§ **Input data**:

# # # # # # #

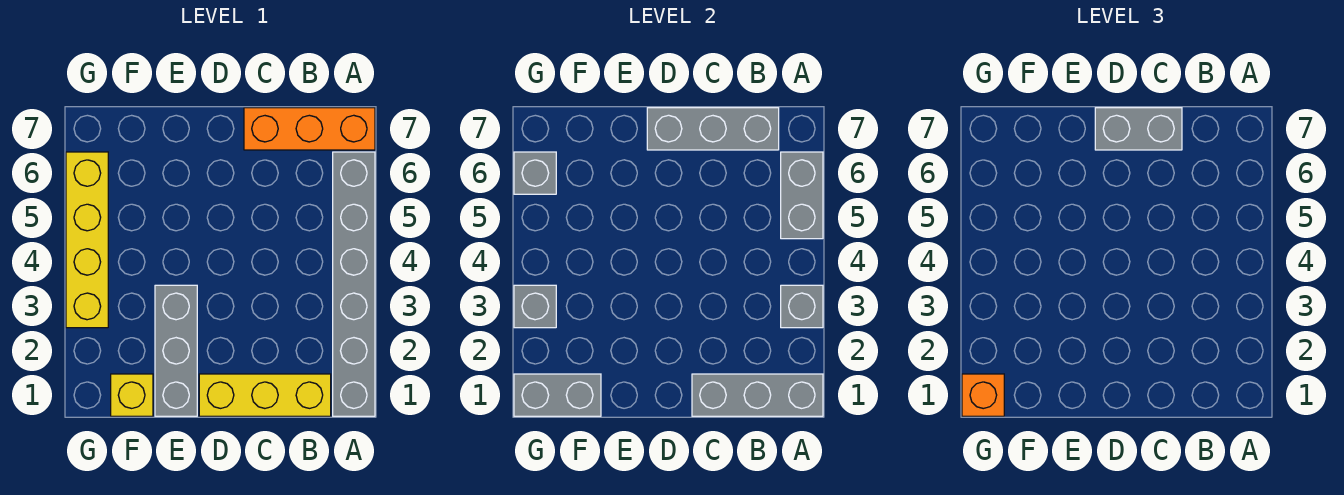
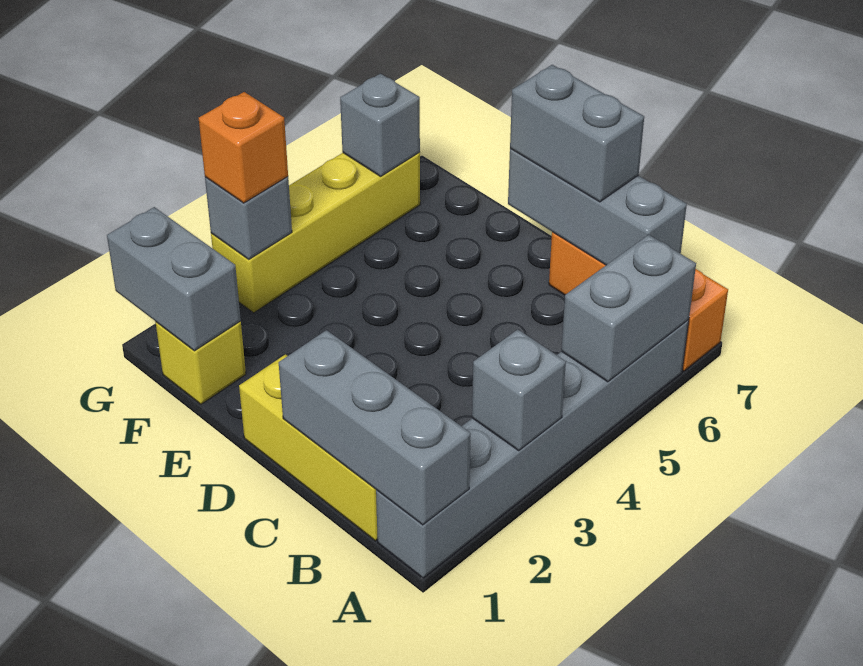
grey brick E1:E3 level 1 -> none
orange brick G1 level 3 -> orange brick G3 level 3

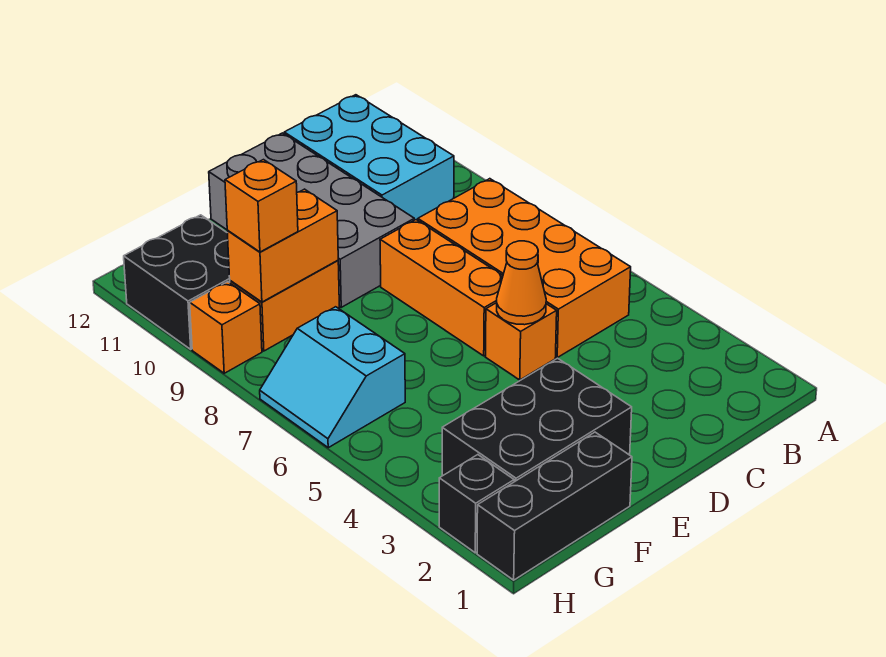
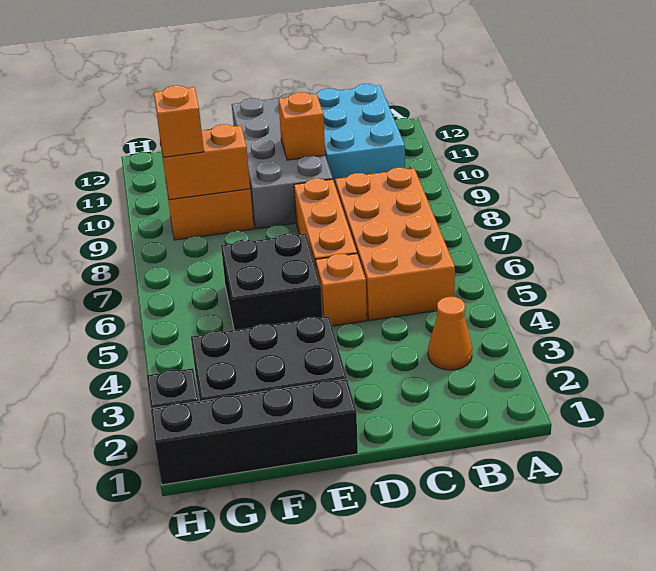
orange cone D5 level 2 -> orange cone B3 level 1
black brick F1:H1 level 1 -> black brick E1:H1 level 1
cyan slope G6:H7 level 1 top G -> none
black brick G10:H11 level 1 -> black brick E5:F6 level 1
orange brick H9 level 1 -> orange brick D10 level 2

# # # # # # #

§ **What you have to do**: Give the entries again, exactly and in full, with no image included.

§ **Exercise output**:
grey brick E1:E3 level 1 -> none
orange brick G1 level 3 -> orange brick G3 level 3

orange cone D5 level 2 -> orange cone B3 level 1
black brick F1:H1 level 1 -> black brick E1:H1 level 1
cyan slope G6:H7 level 1 top G -> none
black brick G10:H11 level 1 -> black brick E5:F6 level 1
orange brick H9 level 1 -> orange brick D10 level 2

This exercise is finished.